**Recorded data**
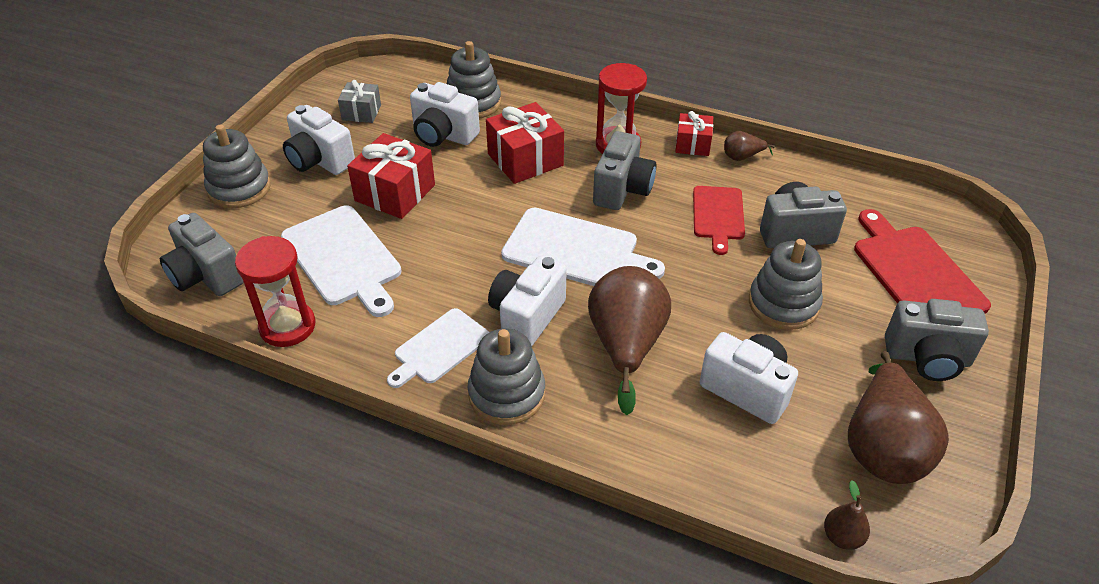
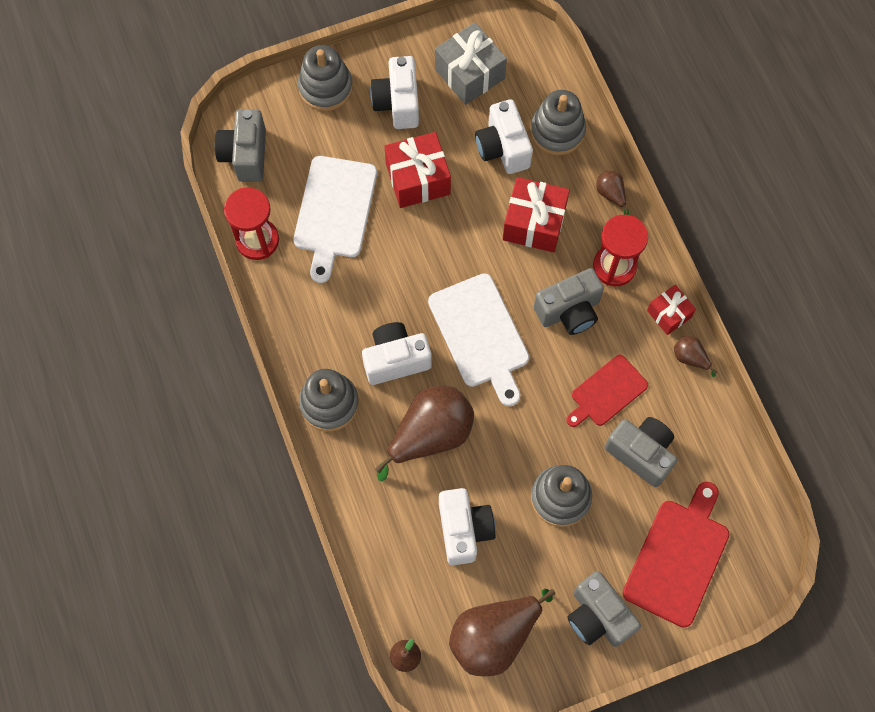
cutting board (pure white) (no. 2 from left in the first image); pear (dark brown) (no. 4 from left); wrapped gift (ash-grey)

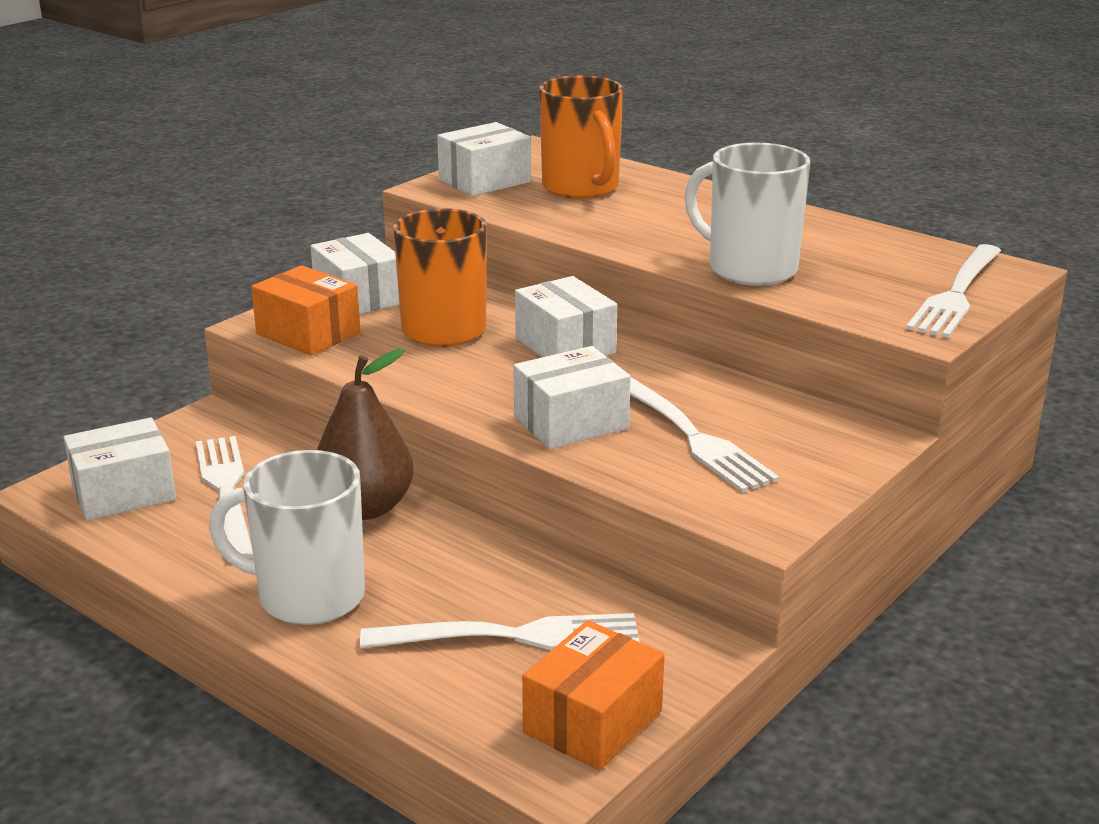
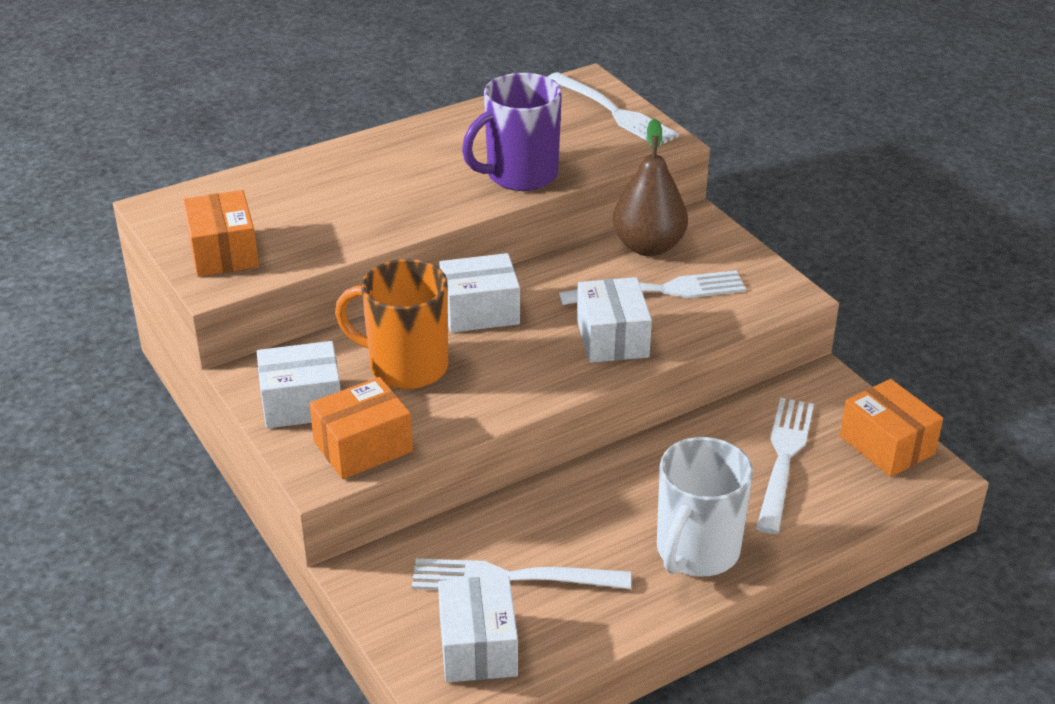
coffee mug (bright orange) (no. 2 from left in the first image); pear (dark brown); package (bright orange) (no. 1 from left); coffee mug (violet)

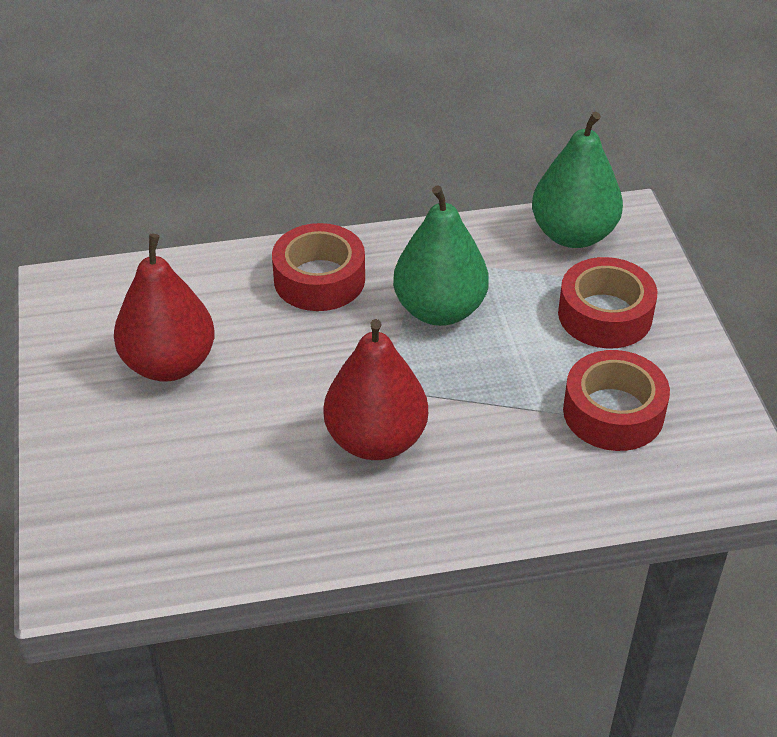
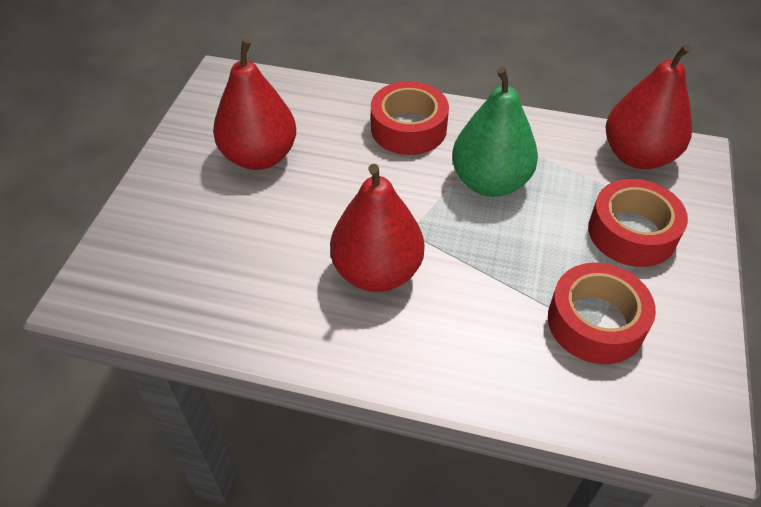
pear (red) (no. 3 from left)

**Description of the task**
The expected output is the complete listing, word for word, without any picture.

**Output**
cutting board (pure white) (no. 2 from left in the first image); pear (dark brown) (no. 4 from left); wrapped gift (ash-grey)

coffee mug (bright orange) (no. 2 from left in the first image); pear (dark brown); package (bright orange) (no. 1 from left); coffee mug (violet)

pear (red) (no. 3 from left)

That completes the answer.